**Your task:** Lines from the listing that hold the string "degrees" are what you should return.

**Input data:**

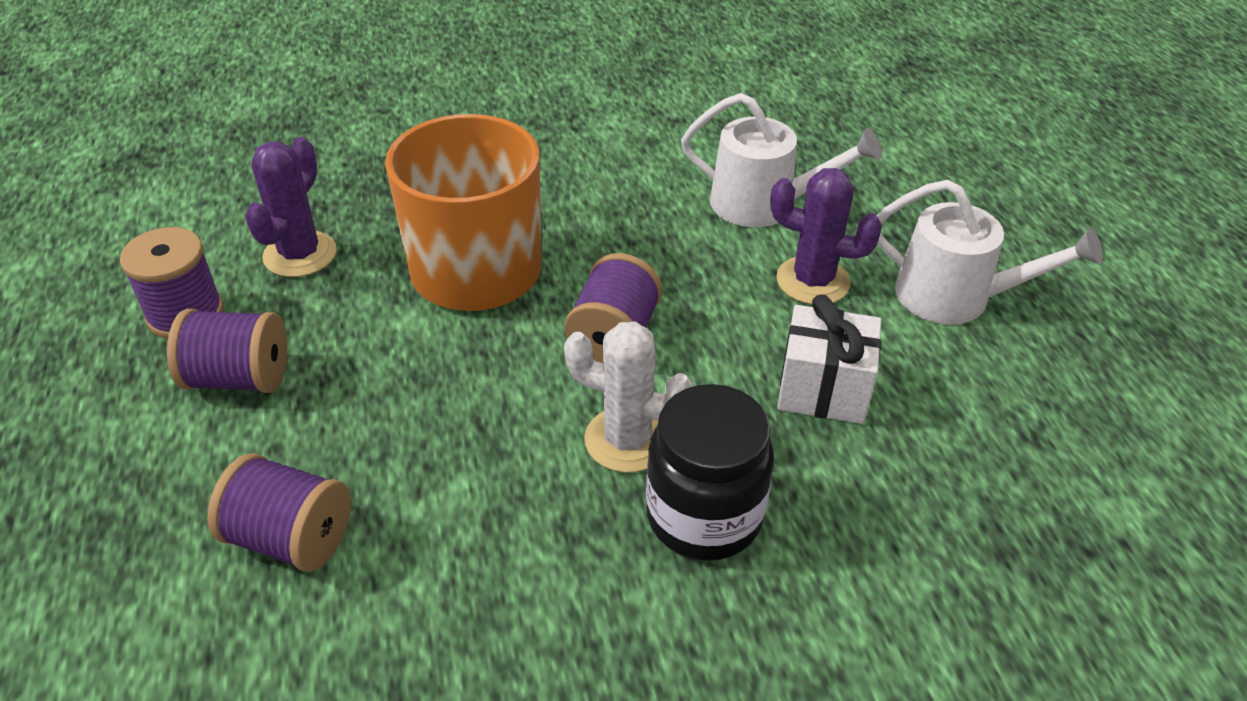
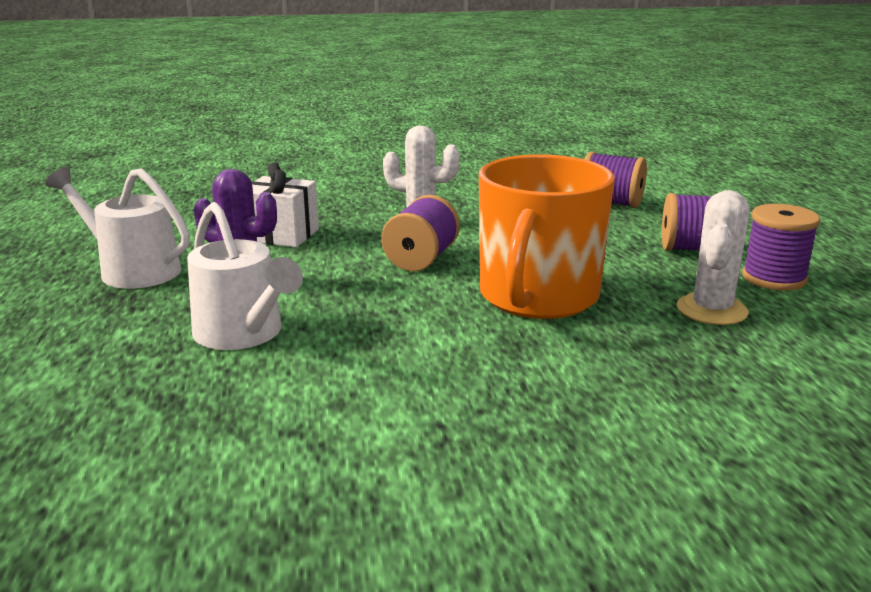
camera: 175 degrees left, 20 degrees down
(300, 254) = (711, 310): purple cactus -> white cactus
(704, 516) = (383, 202): black jar -> none
(763, 204) = (243, 334): white watering can -> white watering can turned 150 degrees counterclockwise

**Written solution:**
camera: 175 degrees left, 20 degrees down
(763, 204) = (243, 334): white watering can -> white watering can turned 150 degrees counterclockwise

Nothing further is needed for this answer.